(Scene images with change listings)
------

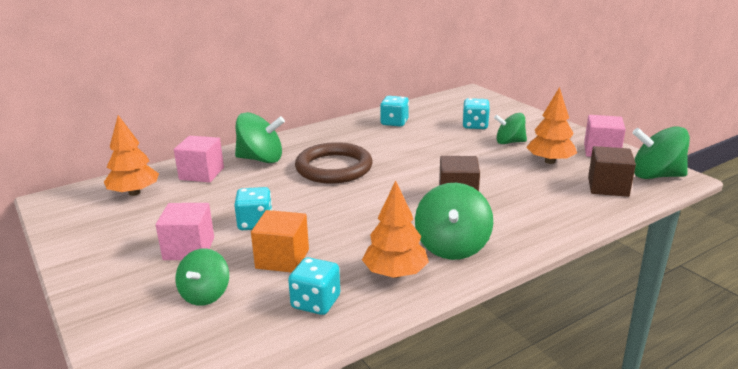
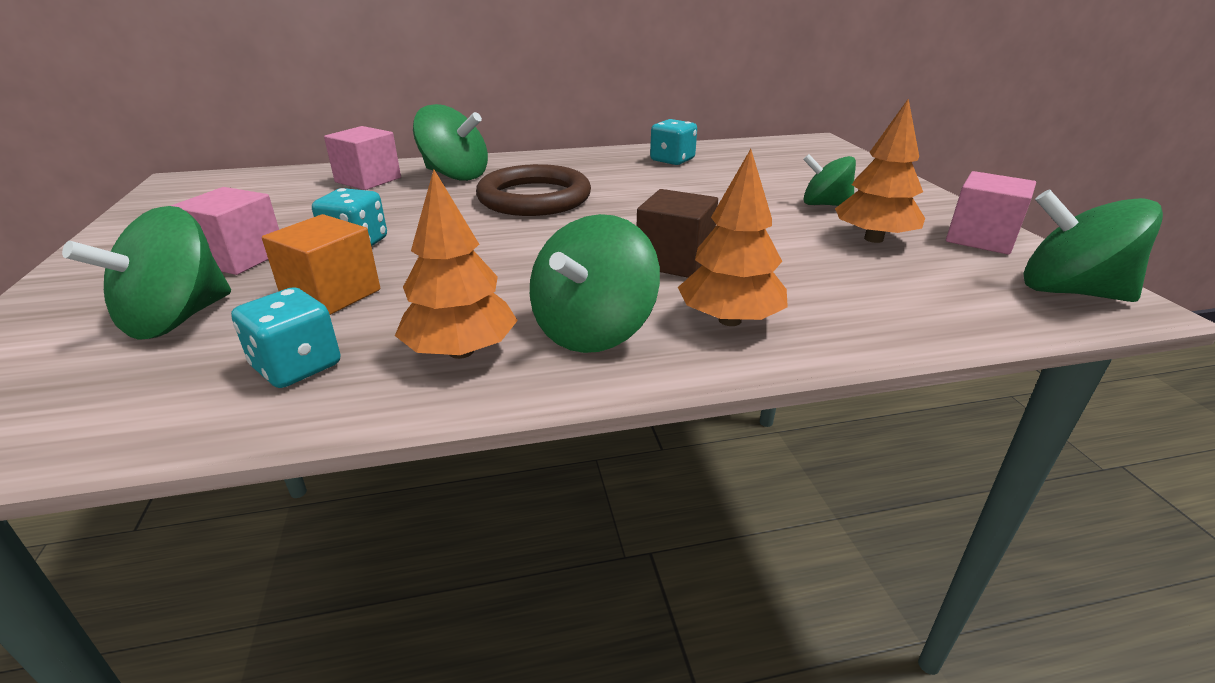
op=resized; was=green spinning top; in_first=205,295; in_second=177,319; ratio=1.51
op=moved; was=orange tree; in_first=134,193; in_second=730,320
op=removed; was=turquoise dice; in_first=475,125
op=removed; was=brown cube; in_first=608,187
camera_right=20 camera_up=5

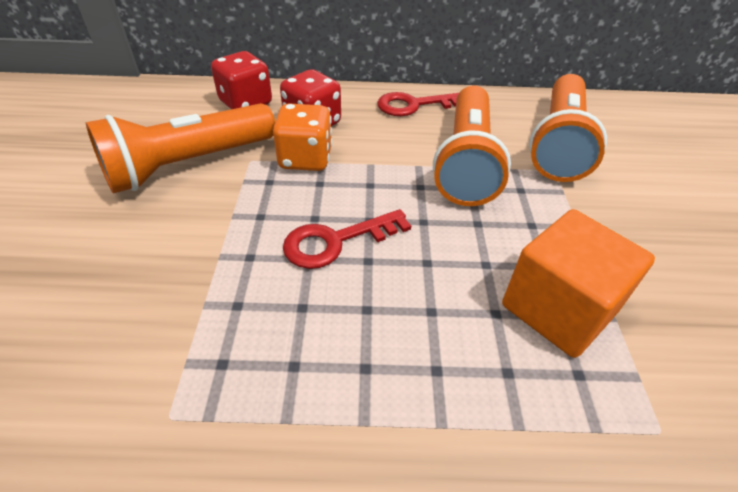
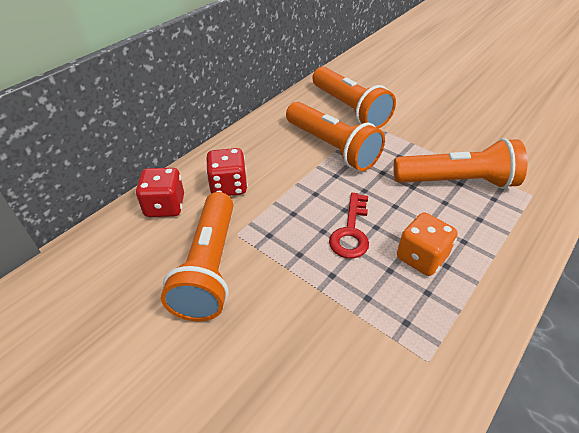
op=replaced; was=orange cube; now=orange flashlight; in_first=558,308; in_second=456,181
op=moved; was=orange dice; in_first=305,159; in_second=421,257
op=removed; was=red key; in_first=415,105
camera_right=-50 camera_up=0

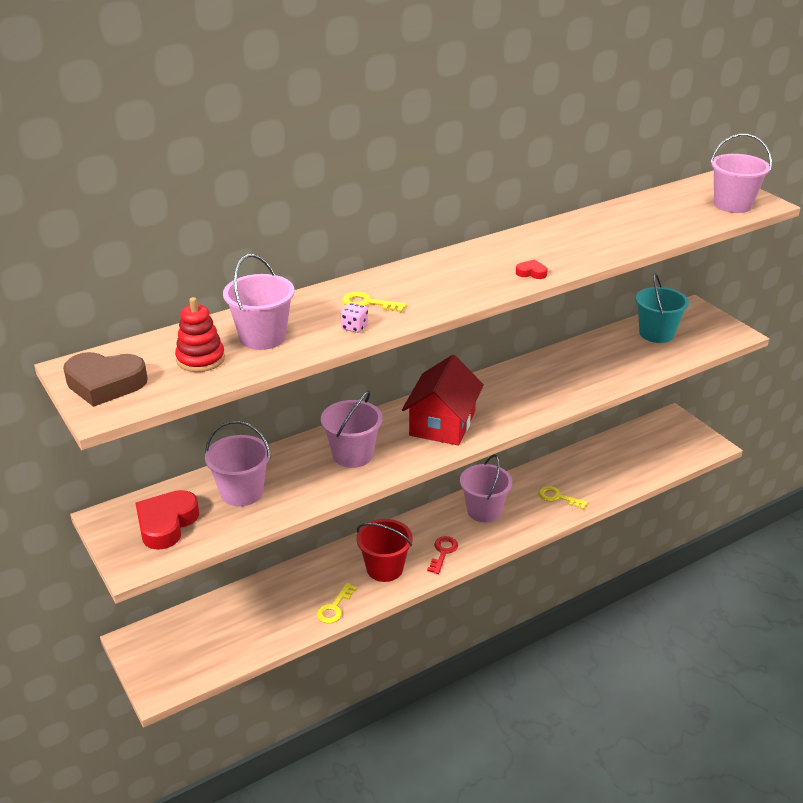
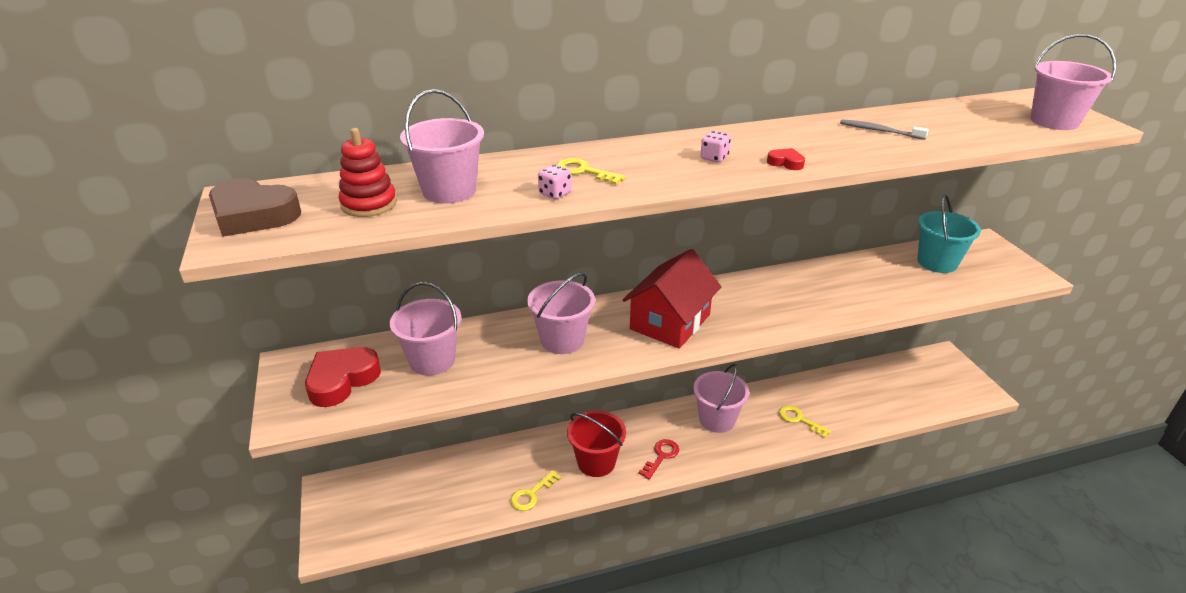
op=added; now=pink dice; in_second=714,158
op=added; now=grey toothbrush; in_second=880,131
camera_right=15 camera_up=0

------

Reproduce all entries exactly. Pictures do not belong in the copy.

▸ SOLUTION
op=resized; was=green spinning top; in_first=205,295; in_second=177,319; ratio=1.51
op=moved; was=orange tree; in_first=134,193; in_second=730,320
op=removed; was=turquoise dice; in_first=475,125
op=removed; was=brown cube; in_first=608,187
camera_right=20 camera_up=5

op=replaced; was=orange cube; now=orange flashlight; in_first=558,308; in_second=456,181
op=moved; was=orange dice; in_first=305,159; in_second=421,257
op=removed; was=red key; in_first=415,105
camera_right=-50 camera_up=0

op=added; now=pink dice; in_second=714,158
op=added; now=grey toothbrush; in_second=880,131
camera_right=15 camera_up=0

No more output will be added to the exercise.